Problem: Filter the entries, keeping every line with the string "left".

Object correspondence data:
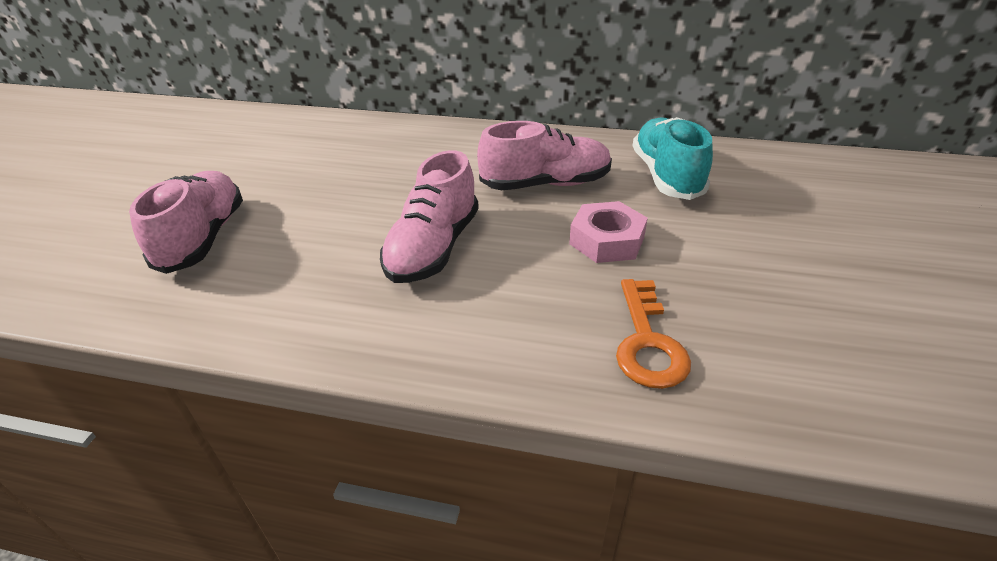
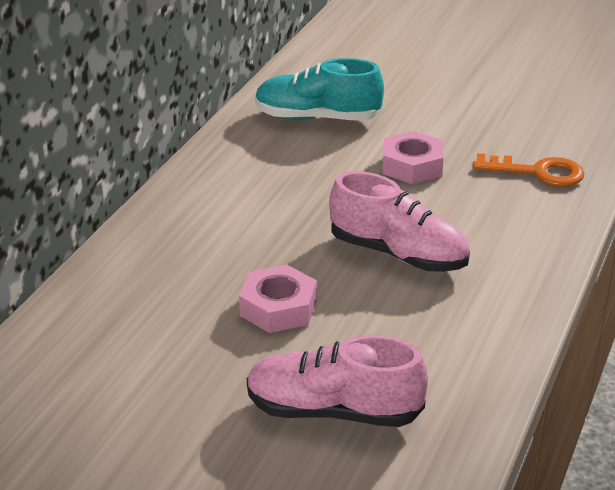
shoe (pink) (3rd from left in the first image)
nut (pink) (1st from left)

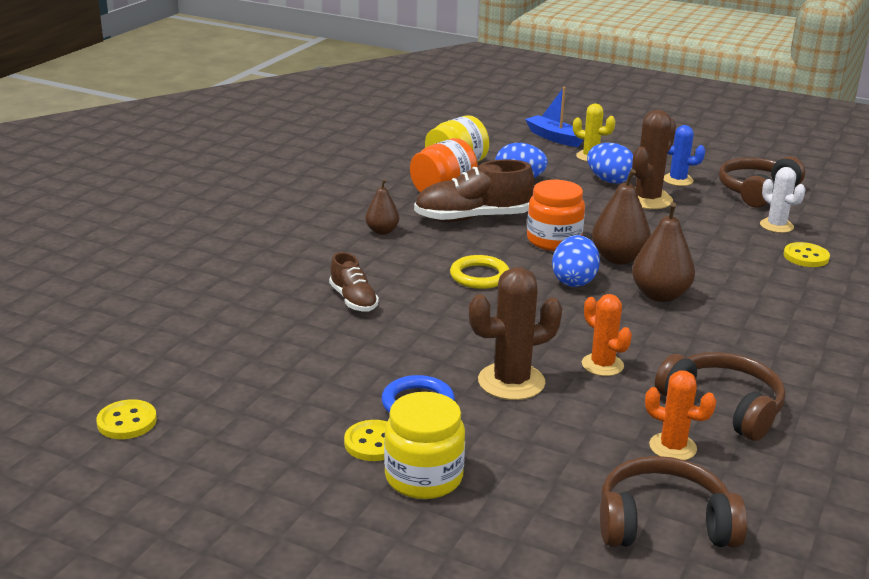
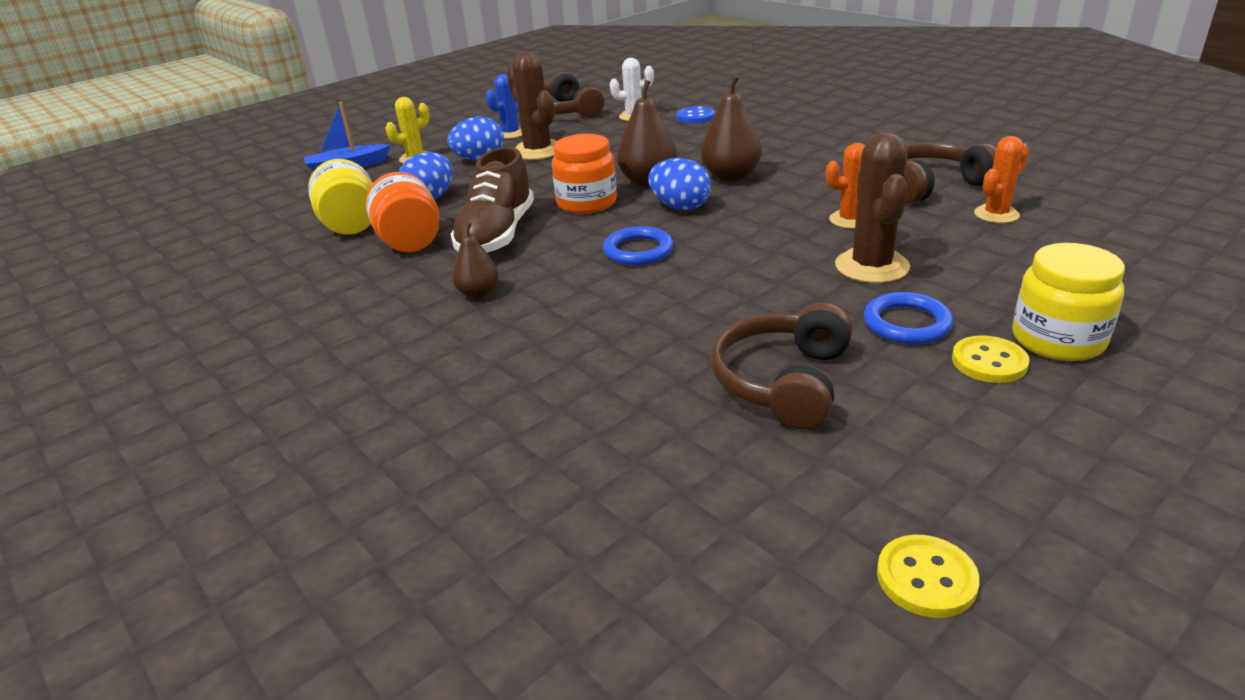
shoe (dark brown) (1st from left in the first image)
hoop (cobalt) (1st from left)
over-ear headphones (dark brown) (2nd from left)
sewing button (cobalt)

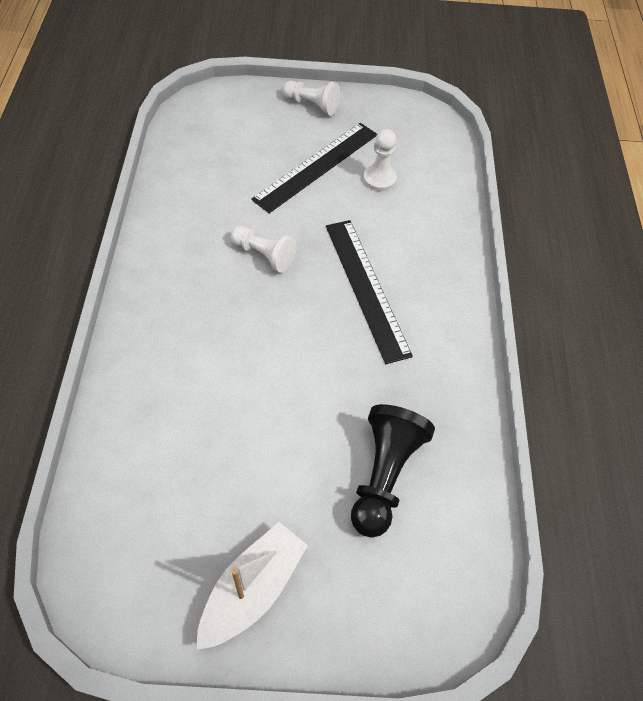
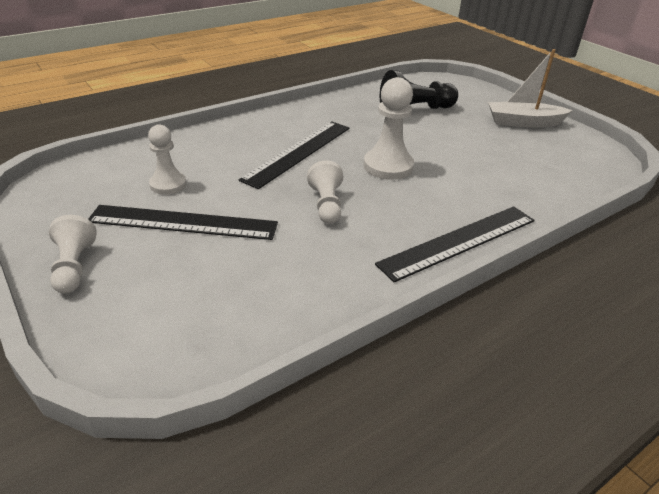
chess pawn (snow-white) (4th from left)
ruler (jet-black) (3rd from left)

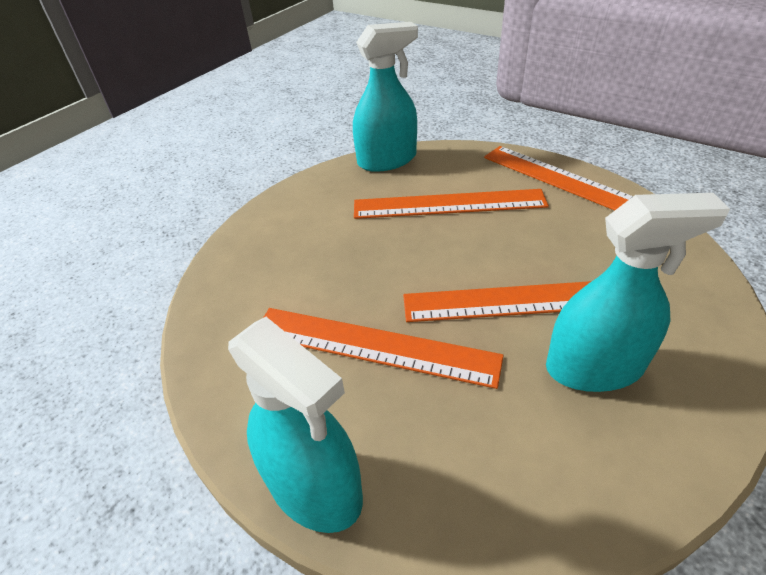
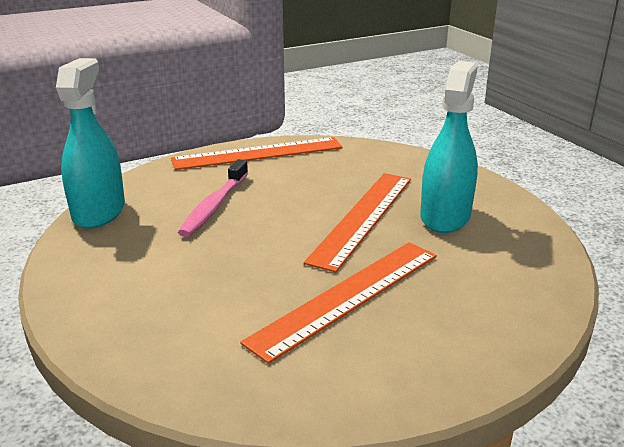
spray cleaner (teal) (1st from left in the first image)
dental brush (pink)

Completed exercise:
shoe (pink) (3rd from left in the first image)
nut (pink) (1st from left)
shoe (dark brown) (1st from left in the first image)
hoop (cobalt) (1st from left)
over-ear headphones (dark brown) (2nd from left)
chess pawn (snow-white) (4th from left)
ruler (jet-black) (3rd from left)
spray cleaner (teal) (1st from left in the first image)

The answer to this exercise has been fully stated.